Retype exactly the lines of the listing below from the one with "gray trapezoid: moved 2 px right, 4 px down" through the last, both included, and leave every picture out.

RECORDS TO PROCESS:
* * * * *

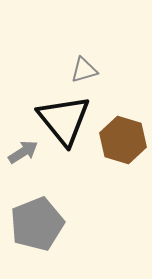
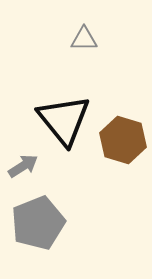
gray triangle: moved 31 px up; rotated 16 degrees clockwise
gray arrow: moved 14 px down
gray pentagon: moved 1 px right, 1 px up
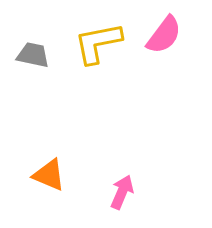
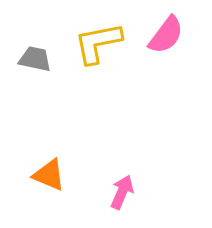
pink semicircle: moved 2 px right
gray trapezoid: moved 2 px right, 4 px down
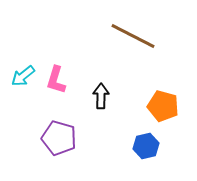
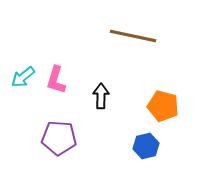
brown line: rotated 15 degrees counterclockwise
cyan arrow: moved 1 px down
purple pentagon: rotated 12 degrees counterclockwise
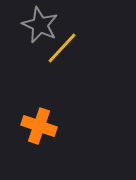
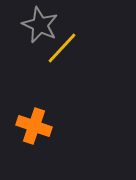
orange cross: moved 5 px left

* * * * *

EXERCISE RESPONSE:
gray trapezoid: moved 2 px right, 4 px down
brown line: rotated 15 degrees counterclockwise
cyan arrow: moved 1 px down
purple pentagon: rotated 12 degrees counterclockwise
orange cross: moved 5 px left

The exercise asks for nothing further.